• What to do
Copy nothing from the entries below except the lines from the one containing "green_sogemare, move" through the one containing "white_mesifo (3rd from", and copy those exactly.

[Stored data entries]
------
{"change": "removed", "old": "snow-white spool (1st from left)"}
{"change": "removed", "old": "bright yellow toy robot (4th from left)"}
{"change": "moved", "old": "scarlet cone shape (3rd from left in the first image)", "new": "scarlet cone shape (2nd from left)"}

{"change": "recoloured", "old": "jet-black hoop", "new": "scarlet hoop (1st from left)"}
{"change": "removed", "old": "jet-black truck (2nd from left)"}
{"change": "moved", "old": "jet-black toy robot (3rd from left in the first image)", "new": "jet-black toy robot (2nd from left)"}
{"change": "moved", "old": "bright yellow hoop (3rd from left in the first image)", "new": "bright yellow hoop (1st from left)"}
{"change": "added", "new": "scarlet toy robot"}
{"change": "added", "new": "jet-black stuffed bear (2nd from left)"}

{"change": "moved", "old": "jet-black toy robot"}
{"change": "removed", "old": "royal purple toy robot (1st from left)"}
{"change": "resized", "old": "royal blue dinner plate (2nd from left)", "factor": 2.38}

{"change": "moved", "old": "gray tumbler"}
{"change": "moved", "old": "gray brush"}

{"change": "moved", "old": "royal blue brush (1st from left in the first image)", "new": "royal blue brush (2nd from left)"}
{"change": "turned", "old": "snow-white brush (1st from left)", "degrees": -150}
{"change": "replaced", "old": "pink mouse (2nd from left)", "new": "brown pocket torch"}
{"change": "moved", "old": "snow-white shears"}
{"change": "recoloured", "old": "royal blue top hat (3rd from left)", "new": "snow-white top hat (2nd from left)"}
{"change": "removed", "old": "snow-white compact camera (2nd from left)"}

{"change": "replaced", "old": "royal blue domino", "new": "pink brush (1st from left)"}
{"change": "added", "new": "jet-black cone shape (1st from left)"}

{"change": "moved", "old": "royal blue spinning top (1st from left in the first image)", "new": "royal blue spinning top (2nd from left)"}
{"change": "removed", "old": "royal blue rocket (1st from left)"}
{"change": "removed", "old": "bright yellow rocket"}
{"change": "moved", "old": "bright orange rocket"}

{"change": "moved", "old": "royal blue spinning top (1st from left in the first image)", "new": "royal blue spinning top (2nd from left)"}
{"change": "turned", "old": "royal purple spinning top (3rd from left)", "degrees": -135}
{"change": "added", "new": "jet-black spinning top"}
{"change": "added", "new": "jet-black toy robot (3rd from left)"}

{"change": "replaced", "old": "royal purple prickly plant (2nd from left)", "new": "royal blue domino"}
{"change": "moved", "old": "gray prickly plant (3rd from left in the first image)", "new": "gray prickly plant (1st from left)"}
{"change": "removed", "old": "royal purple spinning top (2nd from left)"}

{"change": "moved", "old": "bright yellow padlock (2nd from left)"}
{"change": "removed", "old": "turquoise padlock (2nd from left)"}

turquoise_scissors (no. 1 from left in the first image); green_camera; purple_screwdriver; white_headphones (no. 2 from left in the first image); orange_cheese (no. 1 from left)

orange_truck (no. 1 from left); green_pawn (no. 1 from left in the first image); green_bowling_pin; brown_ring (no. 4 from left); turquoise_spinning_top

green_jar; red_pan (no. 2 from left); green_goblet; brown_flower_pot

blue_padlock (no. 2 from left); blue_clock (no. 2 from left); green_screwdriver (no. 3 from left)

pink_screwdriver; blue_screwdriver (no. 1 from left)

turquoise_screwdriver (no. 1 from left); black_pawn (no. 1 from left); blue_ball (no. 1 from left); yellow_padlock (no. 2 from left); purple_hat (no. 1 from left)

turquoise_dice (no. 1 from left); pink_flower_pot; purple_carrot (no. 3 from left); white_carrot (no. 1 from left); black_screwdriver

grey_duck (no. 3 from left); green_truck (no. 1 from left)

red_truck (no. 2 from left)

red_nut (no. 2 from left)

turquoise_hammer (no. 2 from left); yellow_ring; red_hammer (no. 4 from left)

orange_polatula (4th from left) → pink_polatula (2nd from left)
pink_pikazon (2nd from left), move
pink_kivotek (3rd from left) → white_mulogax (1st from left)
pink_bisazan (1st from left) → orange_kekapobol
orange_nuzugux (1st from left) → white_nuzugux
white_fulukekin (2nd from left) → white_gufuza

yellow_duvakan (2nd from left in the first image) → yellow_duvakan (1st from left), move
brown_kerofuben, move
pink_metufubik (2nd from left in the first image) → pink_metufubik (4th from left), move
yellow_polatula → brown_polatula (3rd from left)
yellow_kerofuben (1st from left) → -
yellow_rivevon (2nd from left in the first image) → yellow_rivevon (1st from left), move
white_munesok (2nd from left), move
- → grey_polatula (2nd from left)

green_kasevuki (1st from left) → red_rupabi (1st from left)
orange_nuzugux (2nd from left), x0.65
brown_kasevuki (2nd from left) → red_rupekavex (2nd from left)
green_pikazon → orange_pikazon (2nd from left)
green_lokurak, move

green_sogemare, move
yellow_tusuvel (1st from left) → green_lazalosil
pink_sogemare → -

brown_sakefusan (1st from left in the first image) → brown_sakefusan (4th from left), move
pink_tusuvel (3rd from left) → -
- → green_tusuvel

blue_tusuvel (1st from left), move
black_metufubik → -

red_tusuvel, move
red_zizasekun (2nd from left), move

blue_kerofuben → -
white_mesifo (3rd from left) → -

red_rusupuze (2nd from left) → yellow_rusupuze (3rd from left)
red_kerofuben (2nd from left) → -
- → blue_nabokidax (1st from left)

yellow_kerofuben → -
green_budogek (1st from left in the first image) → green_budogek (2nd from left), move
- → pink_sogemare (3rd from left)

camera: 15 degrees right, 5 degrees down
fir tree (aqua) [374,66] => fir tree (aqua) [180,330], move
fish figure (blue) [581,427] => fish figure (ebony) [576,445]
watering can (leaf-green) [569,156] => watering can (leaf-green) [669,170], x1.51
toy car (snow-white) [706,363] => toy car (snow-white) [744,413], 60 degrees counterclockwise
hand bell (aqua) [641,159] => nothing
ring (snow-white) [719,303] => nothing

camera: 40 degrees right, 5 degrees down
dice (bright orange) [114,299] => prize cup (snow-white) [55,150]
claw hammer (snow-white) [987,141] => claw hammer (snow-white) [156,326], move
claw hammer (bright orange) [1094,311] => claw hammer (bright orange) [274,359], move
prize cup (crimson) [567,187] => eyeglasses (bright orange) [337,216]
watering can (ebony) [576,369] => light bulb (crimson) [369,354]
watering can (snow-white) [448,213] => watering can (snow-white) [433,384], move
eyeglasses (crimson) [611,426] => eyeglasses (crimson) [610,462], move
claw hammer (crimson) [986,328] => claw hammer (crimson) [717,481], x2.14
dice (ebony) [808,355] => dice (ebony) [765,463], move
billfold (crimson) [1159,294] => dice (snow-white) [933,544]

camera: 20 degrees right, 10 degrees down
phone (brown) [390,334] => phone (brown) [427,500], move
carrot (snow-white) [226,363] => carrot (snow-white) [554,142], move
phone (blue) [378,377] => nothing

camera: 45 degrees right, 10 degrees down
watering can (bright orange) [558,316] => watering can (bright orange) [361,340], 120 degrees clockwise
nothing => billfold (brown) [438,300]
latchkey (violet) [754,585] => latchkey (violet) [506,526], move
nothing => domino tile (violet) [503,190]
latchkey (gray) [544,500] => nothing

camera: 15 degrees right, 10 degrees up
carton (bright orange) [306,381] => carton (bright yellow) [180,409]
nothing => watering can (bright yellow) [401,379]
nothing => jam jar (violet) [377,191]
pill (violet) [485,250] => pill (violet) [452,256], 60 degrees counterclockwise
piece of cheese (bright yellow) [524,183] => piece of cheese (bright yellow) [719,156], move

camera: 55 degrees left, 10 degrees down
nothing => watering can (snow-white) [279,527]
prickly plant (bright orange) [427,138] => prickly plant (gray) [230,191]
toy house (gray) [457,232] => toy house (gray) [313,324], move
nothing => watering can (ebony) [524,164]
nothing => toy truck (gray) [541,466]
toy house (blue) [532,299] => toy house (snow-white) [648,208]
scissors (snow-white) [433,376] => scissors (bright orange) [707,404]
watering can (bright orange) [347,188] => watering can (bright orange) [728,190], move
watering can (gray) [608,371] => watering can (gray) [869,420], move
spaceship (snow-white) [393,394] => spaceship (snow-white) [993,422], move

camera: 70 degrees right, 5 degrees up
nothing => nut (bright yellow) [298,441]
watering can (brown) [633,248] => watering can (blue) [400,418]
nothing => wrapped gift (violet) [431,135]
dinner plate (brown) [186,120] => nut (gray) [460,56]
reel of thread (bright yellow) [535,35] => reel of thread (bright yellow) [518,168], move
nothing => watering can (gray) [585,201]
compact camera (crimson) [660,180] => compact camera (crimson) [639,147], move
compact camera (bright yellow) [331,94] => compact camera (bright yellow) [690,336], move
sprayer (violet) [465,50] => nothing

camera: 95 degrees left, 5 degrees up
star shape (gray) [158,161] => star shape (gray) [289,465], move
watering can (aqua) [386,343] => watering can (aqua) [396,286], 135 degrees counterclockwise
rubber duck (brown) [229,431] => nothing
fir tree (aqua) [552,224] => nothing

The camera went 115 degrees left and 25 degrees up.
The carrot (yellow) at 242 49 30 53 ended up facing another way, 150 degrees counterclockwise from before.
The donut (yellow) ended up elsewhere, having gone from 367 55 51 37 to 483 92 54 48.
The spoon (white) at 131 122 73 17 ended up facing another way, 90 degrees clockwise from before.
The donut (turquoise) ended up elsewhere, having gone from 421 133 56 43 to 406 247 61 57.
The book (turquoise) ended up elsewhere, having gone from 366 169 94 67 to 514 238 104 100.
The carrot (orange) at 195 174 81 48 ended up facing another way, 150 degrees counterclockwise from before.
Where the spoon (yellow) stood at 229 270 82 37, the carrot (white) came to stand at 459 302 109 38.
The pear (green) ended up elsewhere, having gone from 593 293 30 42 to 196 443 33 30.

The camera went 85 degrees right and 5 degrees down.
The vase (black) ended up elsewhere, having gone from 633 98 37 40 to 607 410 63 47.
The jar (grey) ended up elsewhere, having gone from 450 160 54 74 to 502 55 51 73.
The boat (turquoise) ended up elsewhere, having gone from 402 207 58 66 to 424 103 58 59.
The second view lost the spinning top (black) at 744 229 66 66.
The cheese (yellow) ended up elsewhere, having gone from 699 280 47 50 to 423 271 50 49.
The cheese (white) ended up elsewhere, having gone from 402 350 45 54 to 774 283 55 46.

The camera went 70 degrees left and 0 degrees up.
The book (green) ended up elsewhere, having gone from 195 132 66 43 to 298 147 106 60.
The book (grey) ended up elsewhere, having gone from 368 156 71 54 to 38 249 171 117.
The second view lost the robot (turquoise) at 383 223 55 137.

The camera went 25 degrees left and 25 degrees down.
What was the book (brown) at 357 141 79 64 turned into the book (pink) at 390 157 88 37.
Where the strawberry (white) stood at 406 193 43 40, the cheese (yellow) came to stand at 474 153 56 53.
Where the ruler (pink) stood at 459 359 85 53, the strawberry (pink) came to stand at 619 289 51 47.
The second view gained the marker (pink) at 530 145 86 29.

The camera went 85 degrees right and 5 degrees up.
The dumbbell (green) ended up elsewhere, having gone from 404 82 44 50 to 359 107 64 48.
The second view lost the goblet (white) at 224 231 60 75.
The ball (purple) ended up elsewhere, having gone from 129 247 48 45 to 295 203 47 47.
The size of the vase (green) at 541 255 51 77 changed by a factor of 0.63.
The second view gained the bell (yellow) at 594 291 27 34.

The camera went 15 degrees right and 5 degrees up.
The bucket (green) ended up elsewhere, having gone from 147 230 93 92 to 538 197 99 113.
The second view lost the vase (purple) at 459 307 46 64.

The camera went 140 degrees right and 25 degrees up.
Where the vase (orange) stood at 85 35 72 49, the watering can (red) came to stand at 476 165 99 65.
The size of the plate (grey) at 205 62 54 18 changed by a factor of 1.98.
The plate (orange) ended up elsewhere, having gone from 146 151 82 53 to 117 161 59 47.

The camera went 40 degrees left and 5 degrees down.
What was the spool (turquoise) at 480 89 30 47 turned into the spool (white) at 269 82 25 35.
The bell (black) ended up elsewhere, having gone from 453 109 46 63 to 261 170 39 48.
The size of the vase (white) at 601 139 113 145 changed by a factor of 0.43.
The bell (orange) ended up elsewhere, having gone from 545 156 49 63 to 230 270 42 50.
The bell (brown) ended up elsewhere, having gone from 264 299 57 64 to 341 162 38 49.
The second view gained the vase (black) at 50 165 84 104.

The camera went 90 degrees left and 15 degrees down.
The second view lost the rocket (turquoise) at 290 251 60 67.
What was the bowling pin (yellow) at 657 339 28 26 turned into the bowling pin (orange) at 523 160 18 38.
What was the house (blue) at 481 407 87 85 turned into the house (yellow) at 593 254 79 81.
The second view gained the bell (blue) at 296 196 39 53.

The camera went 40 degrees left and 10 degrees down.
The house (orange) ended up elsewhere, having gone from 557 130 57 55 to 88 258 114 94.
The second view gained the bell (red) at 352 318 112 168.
------
• Finished exercise
green_sogemare, move
yellow_tusuvel (1st from left) → green_lazalosil
pink_sogemare → -

brown_sakefusan (1st from left in the first image) → brown_sakefusan (4th from left), move
pink_tusuvel (3rd from left) → -
- → green_tusuvel

blue_tusuvel (1st from left), move
black_metufubik → -

red_tusuvel, move
red_zizasekun (2nd from left), move

blue_kerofuben → -
white_mesifo (3rd from left) → -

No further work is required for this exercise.